▶ **WORK REQUEST**: Take the whole listing and reproduce it exactly, pictures excepted.

▶ **AVAILABLE DATA**:
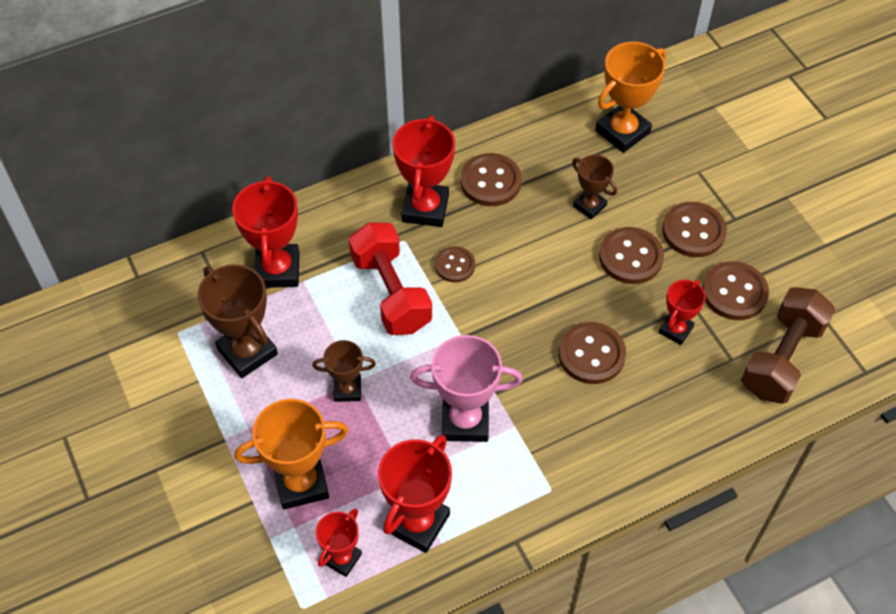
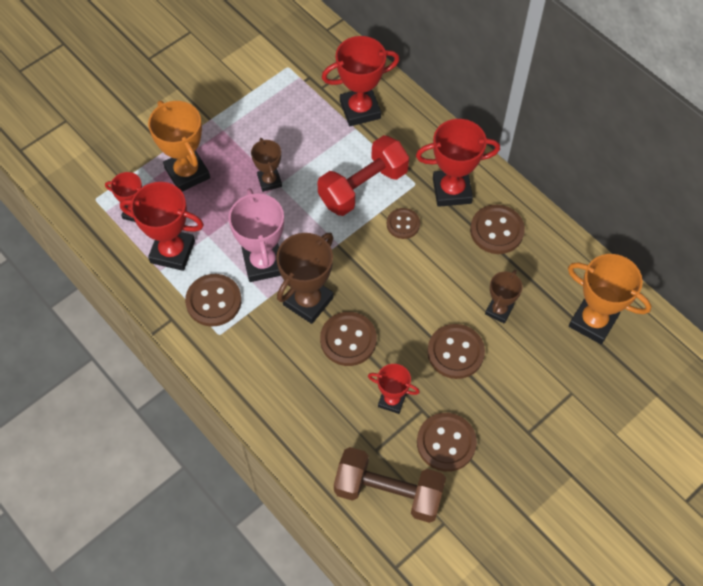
camera: 75 degrees right, 5 degrees up
(247, 351) = (284, 112): brown trophy -> brown trophy (308, 301)
(693, 231) = (501, 399): brown button -> brown button (213, 301)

▶ **RESULT OF THE TASK**:
camera: 75 degrees right, 5 degrees up
(247, 351) = (284, 112): brown trophy -> brown trophy (308, 301)
(693, 231) = (501, 399): brown button -> brown button (213, 301)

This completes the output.